*WHAT IS EXPECTED:* Check every line in the records below for the word "none" and report how many have it, nothing more.

*** DATA FOR THIS TASK ***

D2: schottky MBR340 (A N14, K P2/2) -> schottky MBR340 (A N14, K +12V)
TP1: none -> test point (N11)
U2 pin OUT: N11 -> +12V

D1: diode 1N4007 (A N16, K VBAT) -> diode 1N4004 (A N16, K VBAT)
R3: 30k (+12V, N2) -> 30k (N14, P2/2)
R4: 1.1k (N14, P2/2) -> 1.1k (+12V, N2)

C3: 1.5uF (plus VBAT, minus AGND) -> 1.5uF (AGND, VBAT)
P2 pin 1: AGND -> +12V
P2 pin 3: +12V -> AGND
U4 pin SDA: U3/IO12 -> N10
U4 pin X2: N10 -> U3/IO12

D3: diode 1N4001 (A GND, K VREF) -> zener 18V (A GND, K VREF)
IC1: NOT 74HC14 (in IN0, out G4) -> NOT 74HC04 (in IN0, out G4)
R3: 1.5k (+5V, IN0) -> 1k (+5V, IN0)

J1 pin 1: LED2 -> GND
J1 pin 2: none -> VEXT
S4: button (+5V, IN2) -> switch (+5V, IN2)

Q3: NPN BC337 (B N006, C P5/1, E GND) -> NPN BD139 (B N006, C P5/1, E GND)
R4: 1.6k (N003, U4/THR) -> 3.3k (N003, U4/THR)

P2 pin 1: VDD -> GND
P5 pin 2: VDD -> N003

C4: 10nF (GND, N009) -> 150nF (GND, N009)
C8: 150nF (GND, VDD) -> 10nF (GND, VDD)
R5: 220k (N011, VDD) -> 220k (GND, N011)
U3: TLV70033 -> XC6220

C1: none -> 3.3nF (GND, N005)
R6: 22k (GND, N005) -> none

*** End of DATA FOR THIS TASK ***

*RESULT OF THIS TASK:* 4